§ Task details
In the records, begin at the line that has "38 (1204, 345)" and stop after the line that has "2.20 (878, 345)". Write those lines out again, renaming "Playoffs" to "Postseason" and changing nothing else.

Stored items

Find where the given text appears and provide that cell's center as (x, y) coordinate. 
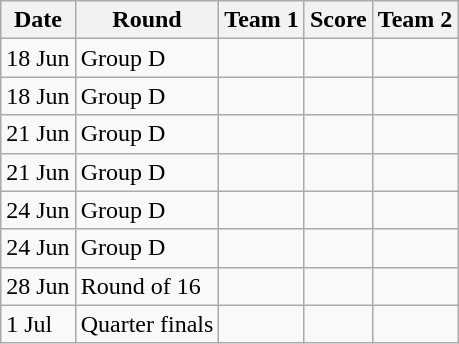
Team 1 (262, 20)
Team 2 (415, 20)
Quarter finals (147, 324)
Date (38, 20)
1 Jul (38, 324)
Round (147, 20)
Score (338, 20)
Round of 16 (147, 286)
28 Jun (38, 286)
Capture the cell that displays the provided text and extract its (x, y) central coordinate. 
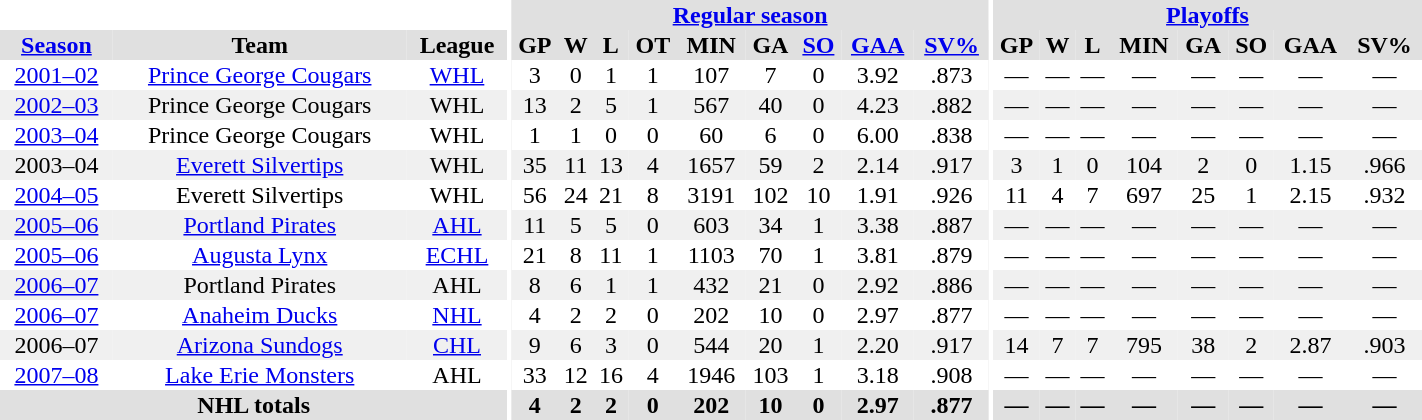
38 (1204, 345)
Regular season (750, 15)
.966 (1384, 165)
70 (770, 255)
NHL totals (254, 405)
Team (260, 45)
25 (1204, 195)
24 (576, 195)
2004–05 (56, 195)
20 (770, 345)
4.23 (878, 105)
.873 (952, 75)
432 (711, 285)
2007–08 (56, 375)
.908 (952, 375)
1657 (711, 165)
3.81 (878, 255)
1.91 (878, 195)
59 (770, 165)
Augusta Lynx (260, 255)
56 (534, 195)
104 (1144, 165)
.887 (952, 225)
35 (534, 165)
3.92 (878, 75)
.903 (1384, 345)
Arizona Sundogs (260, 345)
Lake Erie Monsters (260, 375)
.926 (952, 195)
2001–02 (56, 75)
.932 (1384, 195)
OT (652, 45)
2002–03 (56, 105)
12 (576, 375)
544 (711, 345)
3.18 (878, 375)
Playoffs (1208, 15)
102 (770, 195)
1946 (711, 375)
3191 (711, 195)
.879 (952, 255)
NHL (458, 315)
.838 (952, 135)
3.38 (878, 225)
107 (711, 75)
Anaheim Ducks (260, 315)
103 (770, 375)
795 (1144, 345)
9 (534, 345)
40 (770, 105)
603 (711, 225)
6.00 (878, 135)
.886 (952, 285)
CHL (458, 345)
1.15 (1310, 165)
2.14 (878, 165)
2.87 (1310, 345)
60 (711, 135)
33 (534, 375)
697 (1144, 195)
1103 (711, 255)
ECHL (458, 255)
League (458, 45)
2.20 (878, 345)
34 (770, 225)
Season (56, 45)
2.92 (878, 285)
2.15 (1310, 195)
14 (1016, 345)
567 (711, 105)
.882 (952, 105)
16 (610, 375)
Capture the cell that displays the provided text and extract its (x, y) central coordinate. 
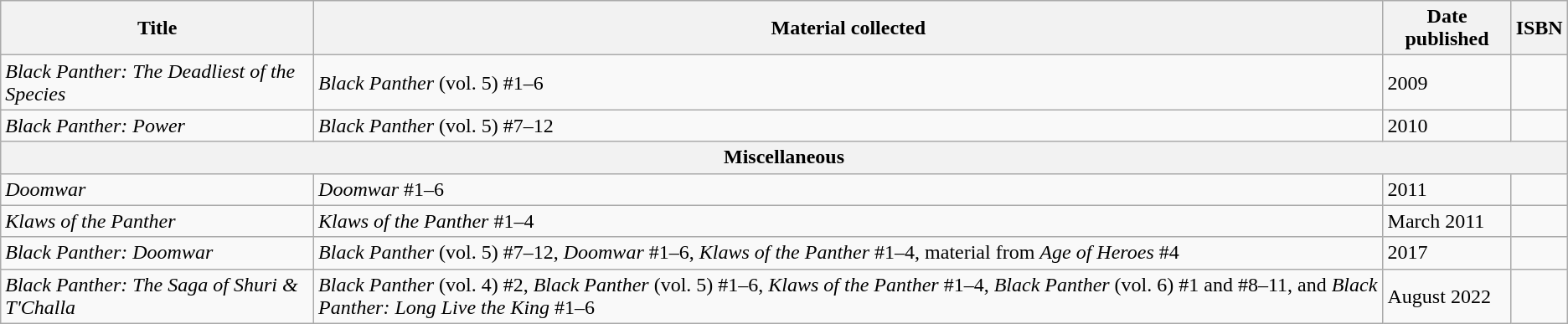
2011 (1447, 189)
Doomwar (157, 189)
Black Panther: The Saga of Shuri & T'Challa (157, 297)
Black Panther (vol. 5) #7–12, Doomwar #1–6, Klaws of the Panther #1–4, material from Age of Heroes #4 (848, 253)
Black Panther: The Deadliest of the Species (157, 82)
2009 (1447, 82)
Black Panther: Doomwar (157, 253)
Black Panther: Power (157, 126)
2010 (1447, 126)
Material collected (848, 28)
ISBN (1540, 28)
Title (157, 28)
Miscellaneous (784, 157)
Black Panther (vol. 5) #1–6 (848, 82)
Klaws of the Panther (157, 221)
March 2011 (1447, 221)
August 2022 (1447, 297)
Date published (1447, 28)
Black Panther (vol. 5) #7–12 (848, 126)
Klaws of the Panther #1–4 (848, 221)
Doomwar #1–6 (848, 189)
2017 (1447, 253)
Identify which cell holds the provided text, then report its (X, Y) central coordinate. 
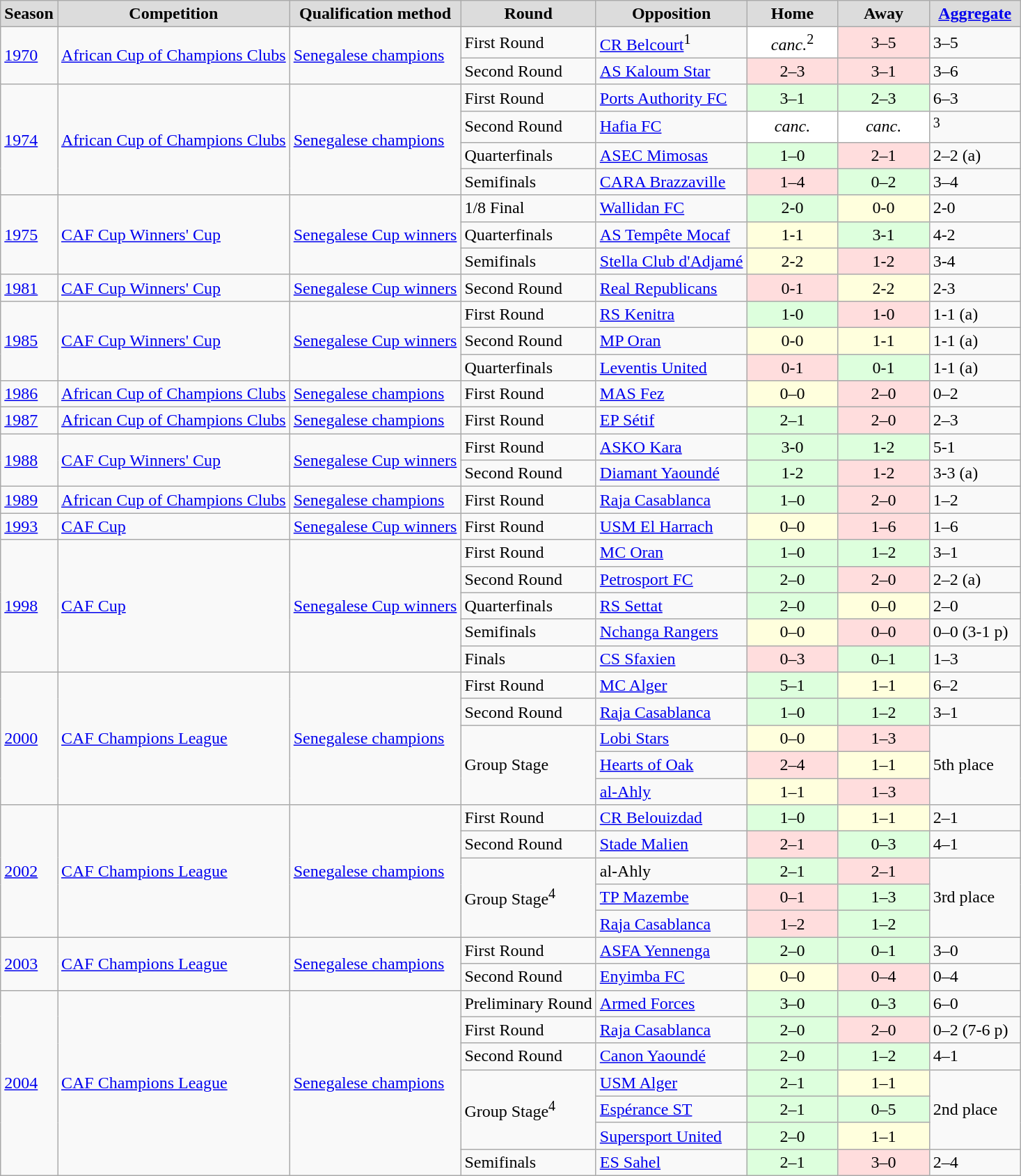
2004 (29, 1082)
3-4 (974, 261)
Group Stage (528, 764)
3-3 (a) (974, 473)
canc.2 (792, 43)
TP Mazembe (671, 897)
CARA Brazzaville (671, 182)
Round (528, 14)
Hearts of Oak (671, 764)
1970 (29, 56)
3-0 (792, 447)
RS Kenitra (671, 314)
Away (884, 14)
ASKO Kara (671, 447)
3–4 (974, 182)
Armed Forces (671, 1003)
EP Sétif (671, 420)
ASFA Yennenga (671, 950)
6–0 (974, 1003)
1987 (29, 420)
1974 (29, 139)
Nchanga Rangers (671, 632)
Home (792, 14)
MP Oran (671, 340)
CS Sfaxien (671, 658)
MC Alger (671, 685)
1975 (29, 235)
1988 (29, 460)
MC Oran (671, 553)
Finals (528, 658)
Lobi Stars (671, 738)
Petrosport FC (671, 579)
3–6 (974, 71)
5th place (974, 764)
6–2 (974, 685)
Competition (173, 14)
CR Belcourt1 (671, 43)
Hafia FC (671, 127)
1998 (29, 606)
0–2 (7-6 p) (974, 1029)
ASEC Mimosas (671, 155)
Enyimba FC (671, 976)
1981 (29, 287)
2002 (29, 871)
Season (29, 14)
Leventis United (671, 367)
Wallidan FC (671, 208)
6–3 (974, 97)
Stade Malien (671, 844)
MAS Fez (671, 394)
ES Sahel (671, 1162)
Supersport United (671, 1135)
Real Republicans (671, 287)
3rd place (974, 897)
2nd place (974, 1109)
Ports Authority FC (671, 97)
1989 (29, 500)
2003 (29, 963)
Opposition (671, 14)
Qualification method (375, 14)
1986 (29, 394)
CR Belouizdad (671, 818)
1985 (29, 340)
AS Tempête Mocaf (671, 235)
Espérance ST (671, 1109)
Diamant Yaoundé (671, 473)
3 (974, 127)
5-1 (974, 447)
AS Kaloum Star (671, 71)
5–1 (792, 685)
Aggregate (974, 14)
4-2 (974, 235)
1993 (29, 526)
USM Alger (671, 1082)
2-3 (974, 287)
Stella Club d'Adjamé (671, 261)
1/8 Final (528, 208)
0–0 (3-1 p) (974, 632)
RS Settat (671, 606)
Preliminary Round (528, 1003)
0–5 (884, 1109)
1–4 (792, 182)
USM El Harrach (671, 526)
2000 (29, 738)
3-1 (884, 235)
Canon Yaoundé (671, 1056)
Locate the cell with the specified text and output its [x, y] center coordinate. 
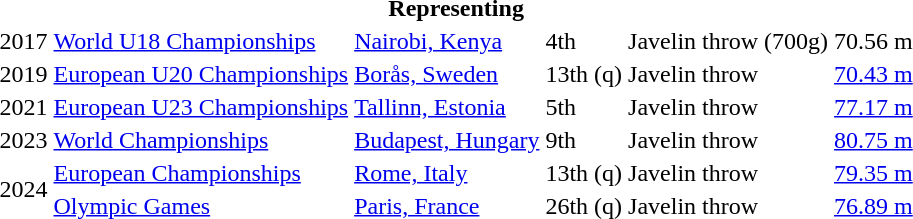
4th [584, 41]
5th [584, 107]
9th [584, 140]
Tallinn, Estonia [447, 107]
Budapest, Hungary [447, 140]
Nairobi, Kenya [447, 41]
European U23 Championships [201, 107]
European U20 Championships [201, 74]
Borås, Sweden [447, 74]
World U18 Championships [201, 41]
Rome, Italy [447, 173]
World Championships [201, 140]
Javelin throw (700g) [728, 41]
European Championships [201, 173]
Output the (x, y) coordinate of the center of the cell containing the given text.  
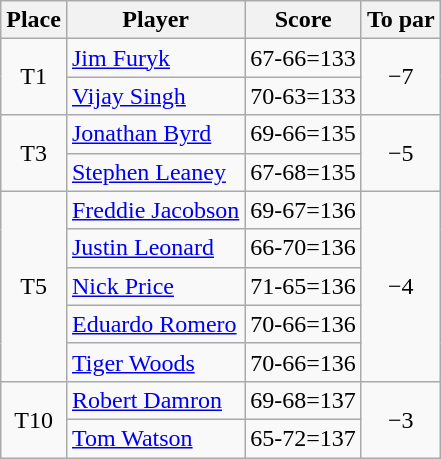
69-66=135 (304, 134)
−7 (400, 77)
Player (155, 20)
66-70=136 (304, 248)
T1 (34, 77)
Tom Watson (155, 438)
Score (304, 20)
To par (400, 20)
T10 (34, 419)
Place (34, 20)
Vijay Singh (155, 96)
−3 (400, 419)
70-63=133 (304, 96)
69-67=136 (304, 210)
Jim Furyk (155, 58)
Stephen Leaney (155, 172)
Robert Damron (155, 400)
65-72=137 (304, 438)
T3 (34, 153)
Jonathan Byrd (155, 134)
Eduardo Romero (155, 324)
67-68=135 (304, 172)
67-66=133 (304, 58)
Freddie Jacobson (155, 210)
−4 (400, 286)
Justin Leonard (155, 248)
Nick Price (155, 286)
−5 (400, 153)
71-65=136 (304, 286)
T5 (34, 286)
Tiger Woods (155, 362)
69-68=137 (304, 400)
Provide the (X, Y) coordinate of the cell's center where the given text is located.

§ Exercise result
38 (1204, 345)
Regular season (750, 15)
.966 (1384, 165)
70 (770, 255)
NHL totals (254, 405)
Team (260, 45)
25 (1204, 195)
24 (576, 195)
2004–05 (56, 195)
20 (770, 345)
4.23 (878, 105)
.873 (952, 75)
432 (711, 285)
2007–08 (56, 375)
.908 (952, 375)
1657 (711, 165)
3.81 (878, 255)
1.91 (878, 195)
59 (770, 165)
Augusta Lynx (260, 255)
56 (534, 195)
104 (1144, 165)
.887 (952, 225)
35 (534, 165)
3.92 (878, 75)
.903 (1384, 345)
Arizona Sundogs (260, 345)
Lake Erie Monsters (260, 375)
.926 (952, 195)
2001–02 (56, 75)
.932 (1384, 195)
OT (652, 45)
2002–03 (56, 105)
12 (576, 375)
544 (711, 345)
3.18 (878, 375)
Postseason (1208, 15)
102 (770, 195)
1946 (711, 375)
3191 (711, 195)
.879 (952, 255)
NHL (458, 315)
.838 (952, 135)
3.38 (878, 225)
107 (711, 75)
Anaheim Ducks (260, 315)
103 (770, 375)
795 (1144, 345)
9 (534, 345)
40 (770, 105)
603 (711, 225)
6.00 (878, 135)
.886 (952, 285)
CHL (458, 345)
1.15 (1310, 165)
2.14 (878, 165)
2.87 (1310, 345)
60 (711, 135)
33 (534, 375)
697 (1144, 195)
1103 (711, 255)
ECHL (458, 255)
League (458, 45)
2.20 (878, 345)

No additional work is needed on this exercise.